(Dataset items)
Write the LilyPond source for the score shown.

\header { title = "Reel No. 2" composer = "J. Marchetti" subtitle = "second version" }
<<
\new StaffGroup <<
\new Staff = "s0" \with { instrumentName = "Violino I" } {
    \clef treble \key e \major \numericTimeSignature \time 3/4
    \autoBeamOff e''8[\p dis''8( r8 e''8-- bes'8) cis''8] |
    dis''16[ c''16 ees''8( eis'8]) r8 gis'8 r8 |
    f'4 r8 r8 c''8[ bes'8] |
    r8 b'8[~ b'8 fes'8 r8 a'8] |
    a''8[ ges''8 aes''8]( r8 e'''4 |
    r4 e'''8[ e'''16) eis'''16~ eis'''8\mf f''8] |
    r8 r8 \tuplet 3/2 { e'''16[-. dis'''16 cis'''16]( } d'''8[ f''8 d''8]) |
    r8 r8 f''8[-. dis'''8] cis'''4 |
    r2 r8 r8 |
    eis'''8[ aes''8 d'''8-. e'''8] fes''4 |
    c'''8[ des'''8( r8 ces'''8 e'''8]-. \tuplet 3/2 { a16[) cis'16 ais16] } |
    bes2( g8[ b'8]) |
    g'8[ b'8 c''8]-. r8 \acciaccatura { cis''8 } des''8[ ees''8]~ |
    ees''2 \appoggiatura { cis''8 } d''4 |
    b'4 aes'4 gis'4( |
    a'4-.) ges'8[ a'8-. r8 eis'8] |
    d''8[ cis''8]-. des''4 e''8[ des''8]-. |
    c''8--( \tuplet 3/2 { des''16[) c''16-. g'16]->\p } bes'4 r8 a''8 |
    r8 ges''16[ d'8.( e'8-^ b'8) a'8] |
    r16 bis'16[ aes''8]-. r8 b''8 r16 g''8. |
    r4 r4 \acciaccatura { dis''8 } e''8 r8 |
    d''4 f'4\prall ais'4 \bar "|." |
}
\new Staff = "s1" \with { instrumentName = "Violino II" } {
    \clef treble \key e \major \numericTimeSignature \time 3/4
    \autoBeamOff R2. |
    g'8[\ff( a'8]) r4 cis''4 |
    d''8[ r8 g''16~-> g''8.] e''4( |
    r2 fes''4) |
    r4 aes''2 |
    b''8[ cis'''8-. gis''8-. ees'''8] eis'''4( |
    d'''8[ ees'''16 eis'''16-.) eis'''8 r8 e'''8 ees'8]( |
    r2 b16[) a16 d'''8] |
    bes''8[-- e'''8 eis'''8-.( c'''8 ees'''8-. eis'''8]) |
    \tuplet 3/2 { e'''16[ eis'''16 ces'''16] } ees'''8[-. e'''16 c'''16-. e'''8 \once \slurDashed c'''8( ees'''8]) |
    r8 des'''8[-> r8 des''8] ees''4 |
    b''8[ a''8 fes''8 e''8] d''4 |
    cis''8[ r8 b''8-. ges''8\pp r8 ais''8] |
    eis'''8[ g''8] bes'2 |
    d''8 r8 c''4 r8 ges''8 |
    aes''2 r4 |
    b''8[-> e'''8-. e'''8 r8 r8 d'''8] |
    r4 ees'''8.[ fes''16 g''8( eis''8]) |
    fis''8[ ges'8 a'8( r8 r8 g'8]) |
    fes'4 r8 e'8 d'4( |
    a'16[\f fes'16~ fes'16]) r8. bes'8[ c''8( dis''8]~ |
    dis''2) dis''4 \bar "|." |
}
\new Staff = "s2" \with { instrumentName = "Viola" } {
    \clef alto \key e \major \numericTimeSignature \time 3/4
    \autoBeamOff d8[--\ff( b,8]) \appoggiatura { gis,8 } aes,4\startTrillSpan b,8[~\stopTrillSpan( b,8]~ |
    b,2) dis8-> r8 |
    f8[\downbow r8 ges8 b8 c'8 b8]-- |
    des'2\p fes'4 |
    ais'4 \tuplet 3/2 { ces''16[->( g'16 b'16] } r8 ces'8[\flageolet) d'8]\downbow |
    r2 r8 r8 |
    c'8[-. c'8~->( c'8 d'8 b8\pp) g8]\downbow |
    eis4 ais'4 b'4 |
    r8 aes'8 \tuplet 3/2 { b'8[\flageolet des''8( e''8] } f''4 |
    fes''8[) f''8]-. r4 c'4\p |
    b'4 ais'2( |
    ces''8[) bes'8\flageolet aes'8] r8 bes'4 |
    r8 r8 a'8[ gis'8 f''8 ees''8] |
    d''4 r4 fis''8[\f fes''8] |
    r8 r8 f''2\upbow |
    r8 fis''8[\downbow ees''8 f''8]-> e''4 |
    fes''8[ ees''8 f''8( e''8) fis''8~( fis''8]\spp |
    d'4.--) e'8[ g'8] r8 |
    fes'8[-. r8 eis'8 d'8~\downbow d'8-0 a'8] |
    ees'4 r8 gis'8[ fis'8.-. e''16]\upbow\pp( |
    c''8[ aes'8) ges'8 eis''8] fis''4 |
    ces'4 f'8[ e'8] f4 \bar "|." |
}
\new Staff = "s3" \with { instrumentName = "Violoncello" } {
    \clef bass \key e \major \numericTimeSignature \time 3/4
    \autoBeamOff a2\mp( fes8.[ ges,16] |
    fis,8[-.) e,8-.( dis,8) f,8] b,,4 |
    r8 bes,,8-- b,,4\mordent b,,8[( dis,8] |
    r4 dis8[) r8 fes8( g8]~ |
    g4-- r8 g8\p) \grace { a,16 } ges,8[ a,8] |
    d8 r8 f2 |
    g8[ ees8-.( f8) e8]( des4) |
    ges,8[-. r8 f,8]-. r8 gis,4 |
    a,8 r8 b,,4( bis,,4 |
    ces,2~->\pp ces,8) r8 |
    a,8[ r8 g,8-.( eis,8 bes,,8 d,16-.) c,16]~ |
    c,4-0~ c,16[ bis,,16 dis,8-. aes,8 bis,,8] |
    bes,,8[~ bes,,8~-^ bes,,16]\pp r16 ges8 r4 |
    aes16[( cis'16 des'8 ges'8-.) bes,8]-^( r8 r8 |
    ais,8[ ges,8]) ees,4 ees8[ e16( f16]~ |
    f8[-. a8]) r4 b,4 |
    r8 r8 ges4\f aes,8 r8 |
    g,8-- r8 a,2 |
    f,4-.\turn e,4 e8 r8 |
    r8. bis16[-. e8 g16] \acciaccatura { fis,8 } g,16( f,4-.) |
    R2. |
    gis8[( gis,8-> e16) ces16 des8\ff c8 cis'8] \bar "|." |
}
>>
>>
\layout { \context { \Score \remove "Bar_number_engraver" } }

To do — How many lines of the data contain the string "tuplet"? Case counts. Reply with the number alone.

Solved exercise — 6